GIVEN RECORDS section start
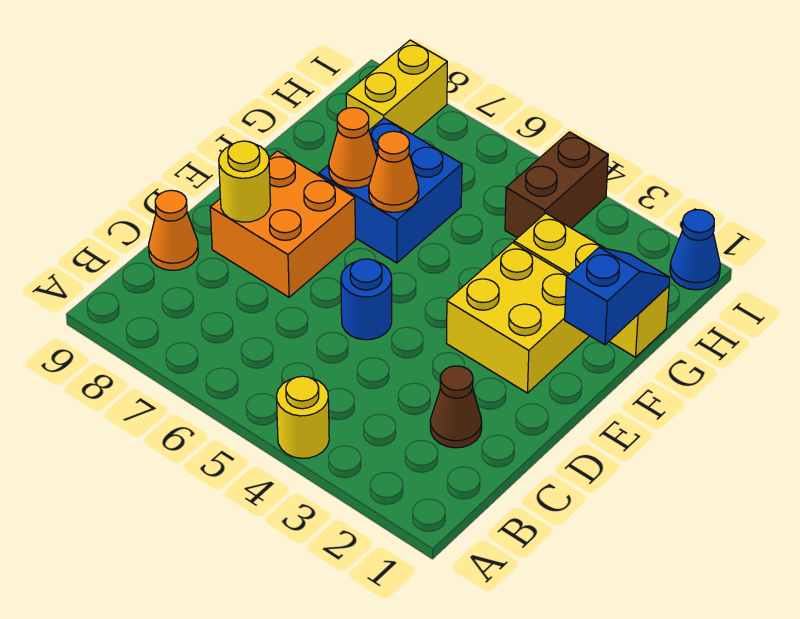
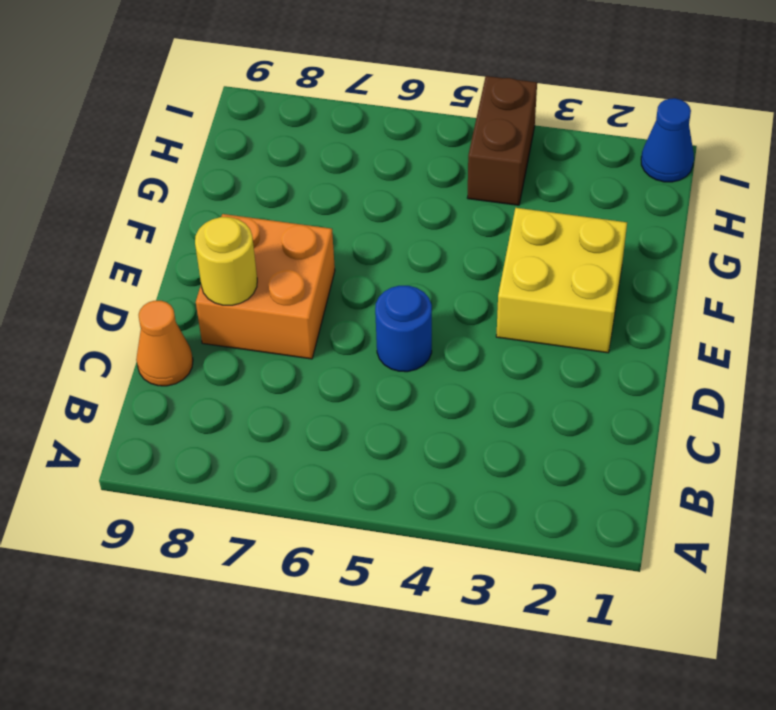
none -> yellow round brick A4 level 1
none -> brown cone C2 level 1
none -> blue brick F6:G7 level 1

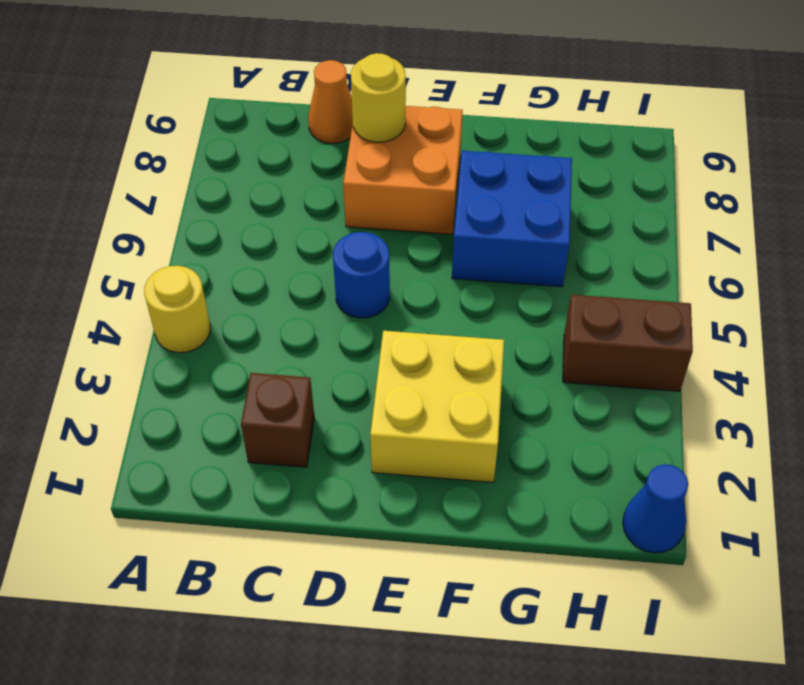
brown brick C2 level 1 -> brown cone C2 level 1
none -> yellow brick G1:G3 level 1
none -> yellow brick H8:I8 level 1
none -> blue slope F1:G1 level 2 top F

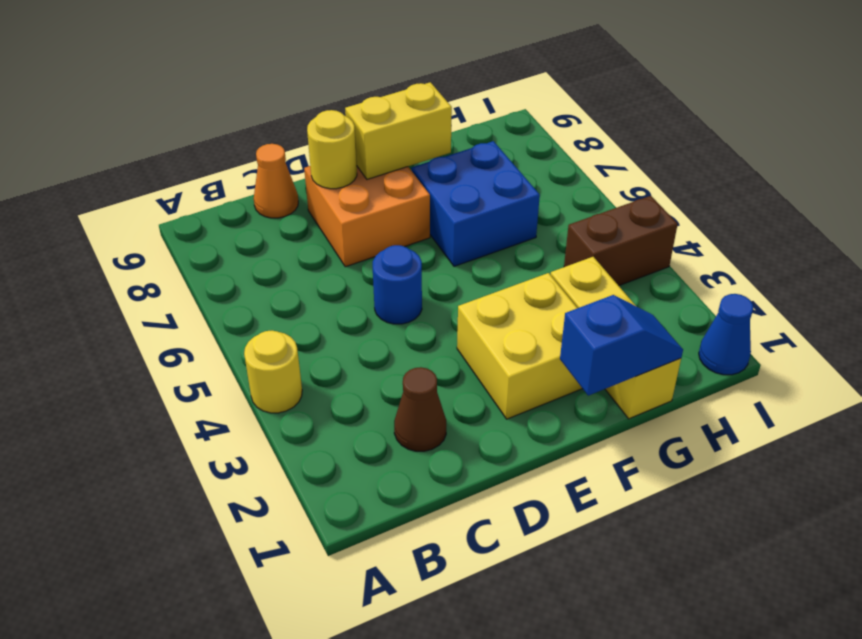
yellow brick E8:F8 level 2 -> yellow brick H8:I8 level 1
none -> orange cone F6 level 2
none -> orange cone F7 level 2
GIVEN RECORDS section end
— WORK ITEM —
Lines with "brown" in the records: how many are there? Give only the number.

— SOLUTION BELOW —
2